TASK ITEM: Nothing but the pictures is dropped; write out all the remaining data below exactly.

INPUT:
=-=-=

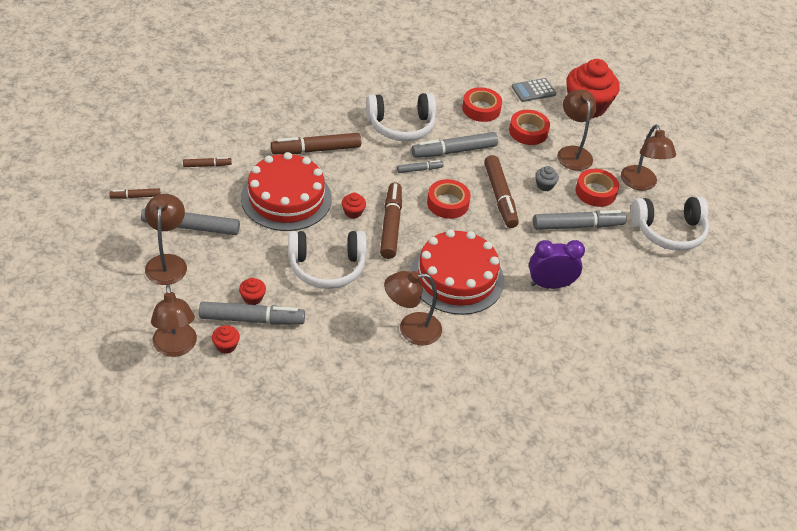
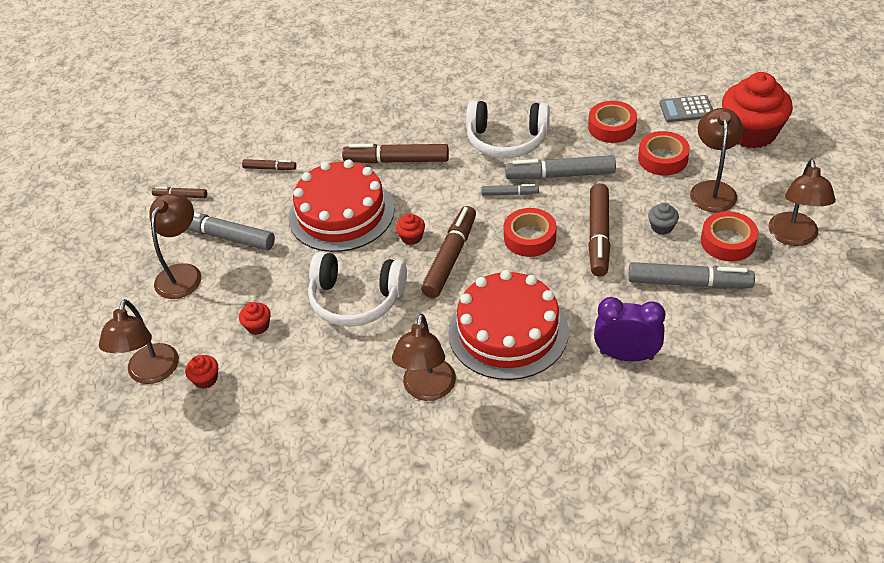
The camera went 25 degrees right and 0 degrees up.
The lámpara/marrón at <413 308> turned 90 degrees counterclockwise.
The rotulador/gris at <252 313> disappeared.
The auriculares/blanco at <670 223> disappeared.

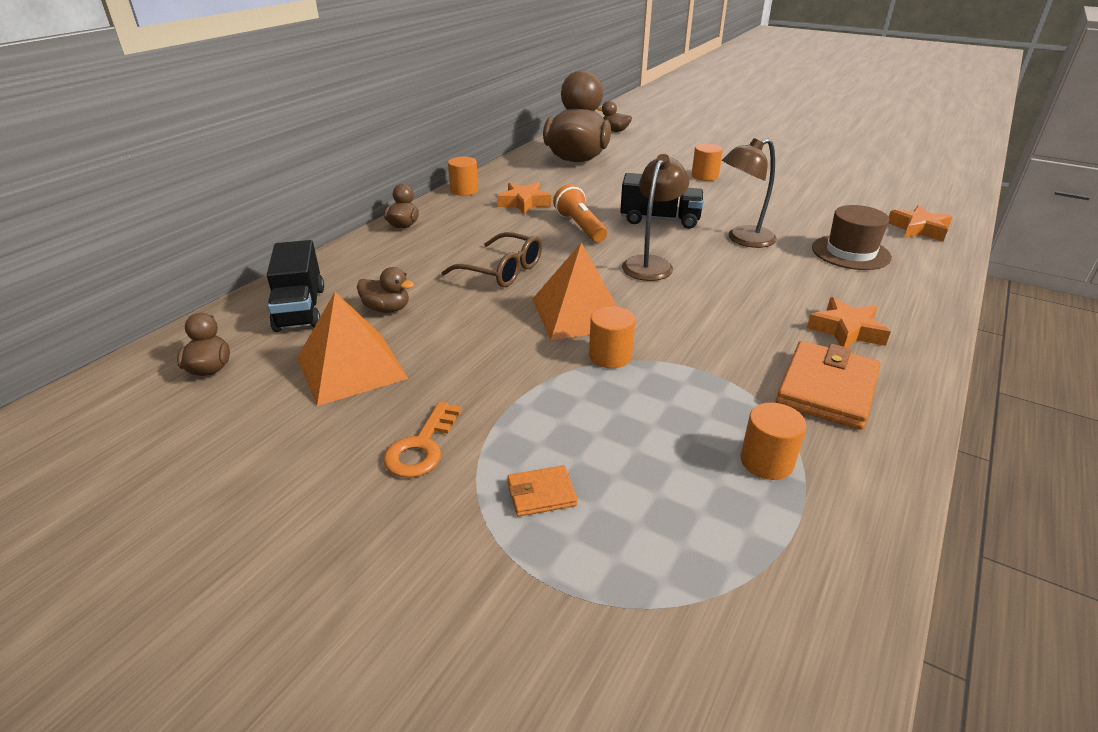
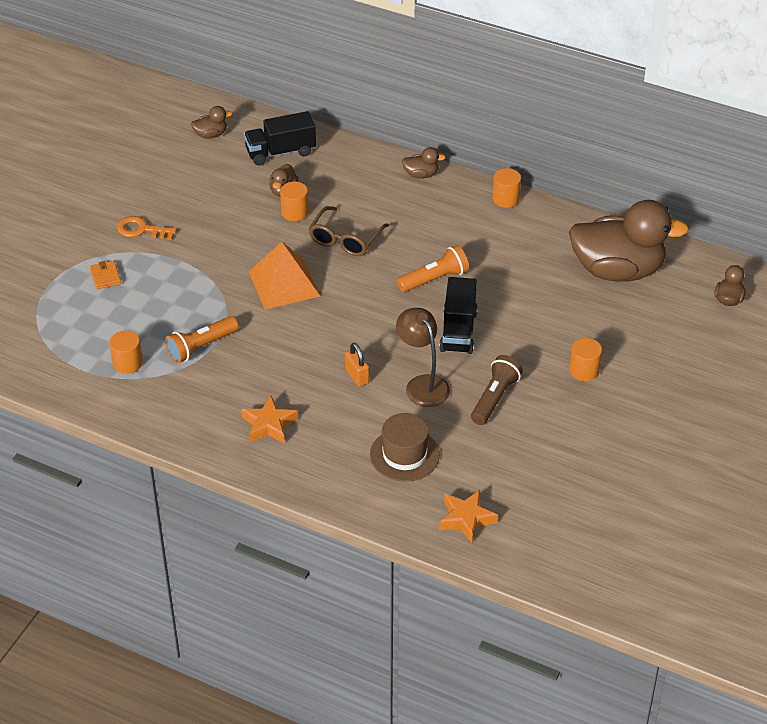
The camera went 85 degrees right and 10 degrees up.
The lámpara de mano/naranja at <202 339> appeared.
The cilindro/naranja moved from <612 337> to <294 201>.
The candado/naranja at <357 365> appeared.
The lámpara de mano/marrón at <497 390> appeared.
The pirámide/naranja at <352 349> disappeared.
The estrella/naranja at <524 198> disappeared.
The lámpara/marrón at <655 217> disappeared.
The cartera/naranja at <828 385> disappeared.

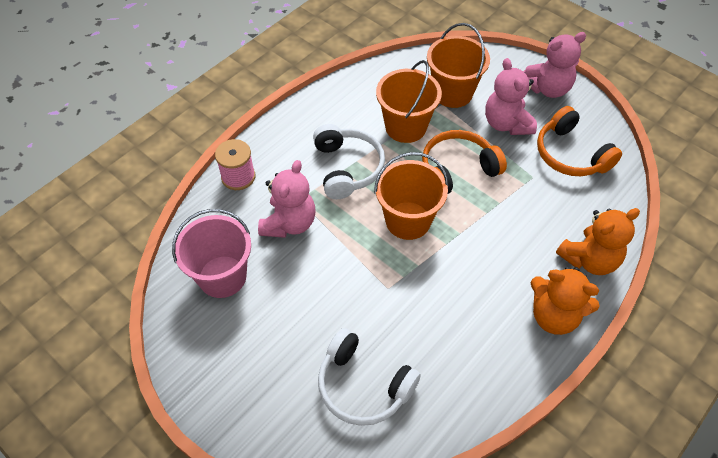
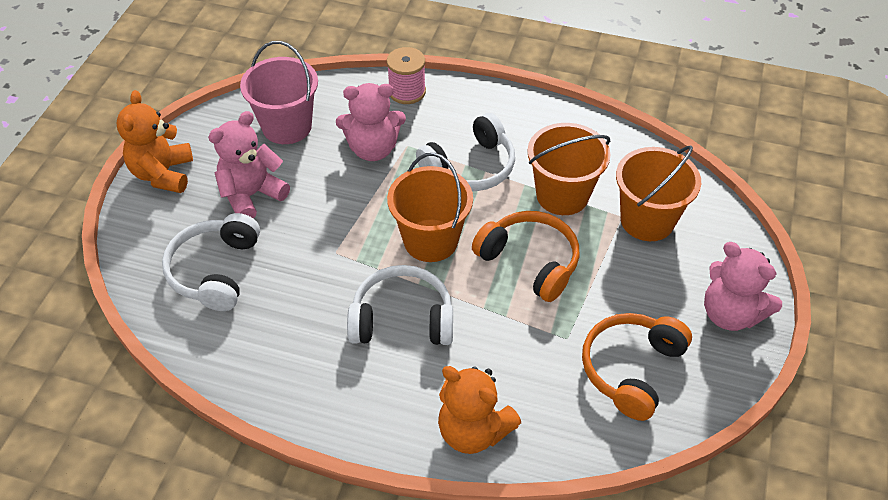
The camera went 65 degrees right and 5 degrees down.
The osito/naranja moved from <565 301> to <155 141>.
The osito/rosa moved from <511 96> to <249 164>.
The auriculares/blanco at <400 305> appeared.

=-=-=

FINISHED TASK:
The camera went 25 degrees right and 0 degrees up.
The lámpara/marrón at <413 308> turned 90 degrees counterclockwise.
The rotulador/gris at <252 313> disappeared.
The auriculares/blanco at <670 223> disappeared.

The camera went 85 degrees right and 10 degrees up.
The lámpara de mano/naranja at <202 339> appeared.
The cilindro/naranja moved from <612 337> to <294 201>.
The candado/naranja at <357 365> appeared.
The lámpara de mano/marrón at <497 390> appeared.
The pirámide/naranja at <352 349> disappeared.
The estrella/naranja at <524 198> disappeared.
The lámpara/marrón at <655 217> disappeared.
The cartera/naranja at <828 385> disappeared.

The camera went 65 degrees right and 5 degrees down.
The osito/naranja moved from <565 301> to <155 141>.
The osito/rosa moved from <511 96> to <249 164>.
The auriculares/blanco at <400 305> appeared.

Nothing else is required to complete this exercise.